→ **EXERCISE**: Every line of the records below that has the word "yellow" should be copied.

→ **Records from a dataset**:
◆ ◆ ◆
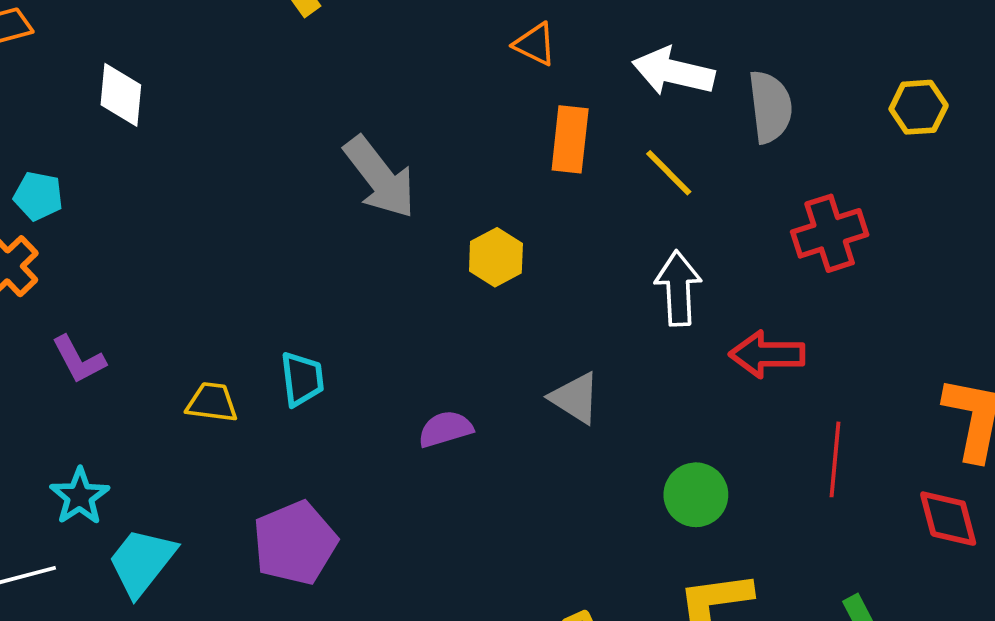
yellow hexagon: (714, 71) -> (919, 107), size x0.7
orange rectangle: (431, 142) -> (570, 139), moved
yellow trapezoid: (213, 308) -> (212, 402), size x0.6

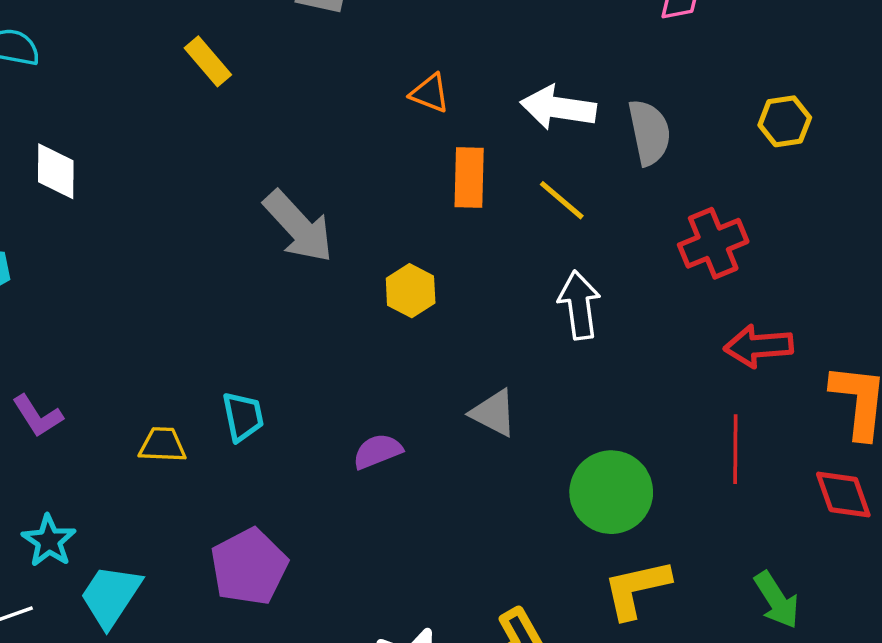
red arrow: (767, 354) -> (759, 346), moved
green circle: (696, 495) -> (611, 492), size x1.4

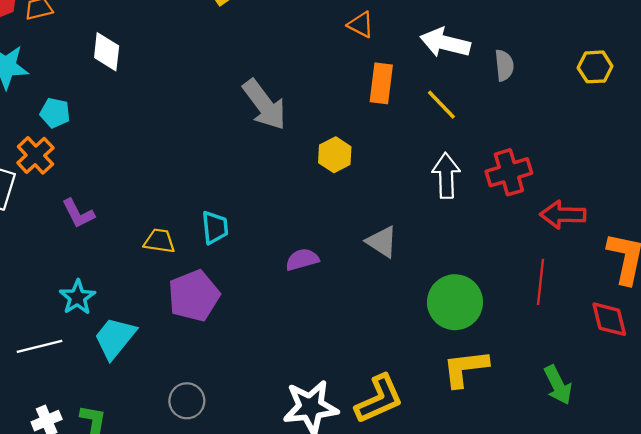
gray semicircle: (649, 132) -> (504, 65), size x0.7
red cross: (713, 243) -> (509, 172), moved
purple pentagon: (249, 567) -> (194, 296), moved

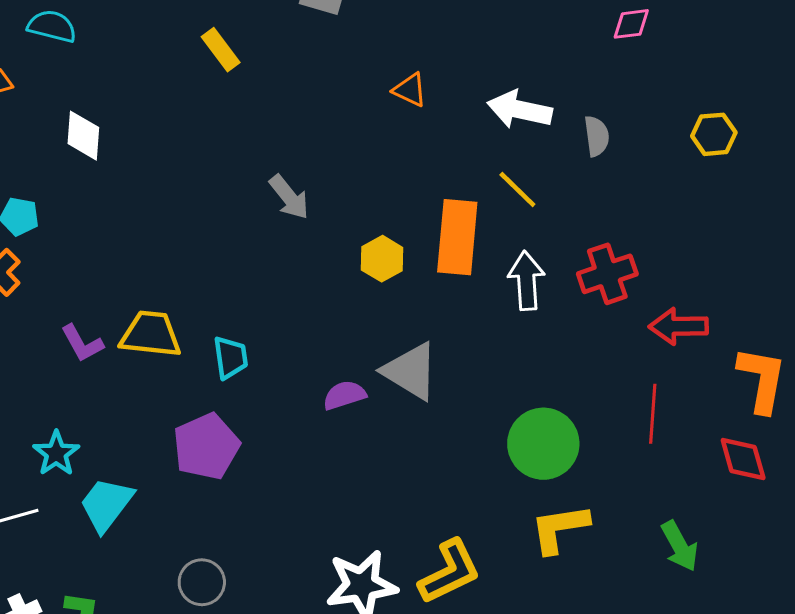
orange rectangle: (381, 83) -> (457, 237), moved, size x1.4
gray arrow: (264, 105) -> (289, 197), size x0.7
purple L-shape: (78, 213) -> (82, 343), moved
yellow trapezoid: (159, 241) -> (151, 334), moved, size x1.5
gray triangle: (382, 242) -> (411, 371), moved, size x1.4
◆ ◆ ◆
→ **SOLUTION TO THE PROBLEM**:
yellow hexagon: (714, 71) -> (919, 107), size x0.7
yellow trapezoid: (213, 308) -> (212, 402), size x0.6
yellow trapezoid: (159, 241) -> (151, 334), moved, size x1.5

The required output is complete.